Exercise
A single number is wanted: how many lines of the data include the string "every".

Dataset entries
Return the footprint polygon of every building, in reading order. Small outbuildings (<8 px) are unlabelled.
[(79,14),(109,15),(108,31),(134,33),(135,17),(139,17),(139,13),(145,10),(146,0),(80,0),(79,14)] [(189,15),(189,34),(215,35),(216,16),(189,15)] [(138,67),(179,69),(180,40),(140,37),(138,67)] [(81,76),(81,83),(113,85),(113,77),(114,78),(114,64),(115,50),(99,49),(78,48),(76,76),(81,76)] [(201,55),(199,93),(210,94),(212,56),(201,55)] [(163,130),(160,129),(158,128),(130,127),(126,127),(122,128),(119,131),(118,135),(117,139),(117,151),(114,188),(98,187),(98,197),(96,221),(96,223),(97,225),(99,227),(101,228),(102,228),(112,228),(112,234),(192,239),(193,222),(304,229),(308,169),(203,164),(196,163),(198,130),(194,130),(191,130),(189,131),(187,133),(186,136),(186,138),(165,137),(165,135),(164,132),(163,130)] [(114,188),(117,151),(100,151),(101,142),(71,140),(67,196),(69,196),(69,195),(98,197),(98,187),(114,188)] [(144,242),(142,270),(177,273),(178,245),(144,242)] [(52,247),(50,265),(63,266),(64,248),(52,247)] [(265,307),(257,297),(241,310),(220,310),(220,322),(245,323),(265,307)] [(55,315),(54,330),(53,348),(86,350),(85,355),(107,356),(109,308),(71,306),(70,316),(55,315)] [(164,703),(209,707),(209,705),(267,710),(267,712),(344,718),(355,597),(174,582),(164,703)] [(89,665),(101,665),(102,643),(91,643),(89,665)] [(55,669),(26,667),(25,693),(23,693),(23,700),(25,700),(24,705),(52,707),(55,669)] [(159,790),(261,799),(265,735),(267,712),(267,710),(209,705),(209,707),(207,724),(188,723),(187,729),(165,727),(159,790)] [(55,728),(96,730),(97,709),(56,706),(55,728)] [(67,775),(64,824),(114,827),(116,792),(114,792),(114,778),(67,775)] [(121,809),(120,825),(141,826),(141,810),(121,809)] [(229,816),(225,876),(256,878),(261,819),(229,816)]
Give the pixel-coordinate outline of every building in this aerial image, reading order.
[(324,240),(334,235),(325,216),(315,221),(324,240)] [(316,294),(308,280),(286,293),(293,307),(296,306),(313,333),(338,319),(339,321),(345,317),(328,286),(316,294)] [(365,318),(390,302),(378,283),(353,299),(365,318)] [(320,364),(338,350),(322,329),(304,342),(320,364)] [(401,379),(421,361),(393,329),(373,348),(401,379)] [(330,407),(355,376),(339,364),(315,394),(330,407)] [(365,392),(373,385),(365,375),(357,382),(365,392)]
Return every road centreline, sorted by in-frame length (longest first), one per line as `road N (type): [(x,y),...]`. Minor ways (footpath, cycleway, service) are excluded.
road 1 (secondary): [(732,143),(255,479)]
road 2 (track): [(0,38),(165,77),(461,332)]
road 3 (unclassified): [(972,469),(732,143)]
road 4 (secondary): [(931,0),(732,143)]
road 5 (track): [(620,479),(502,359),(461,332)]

Answer space
3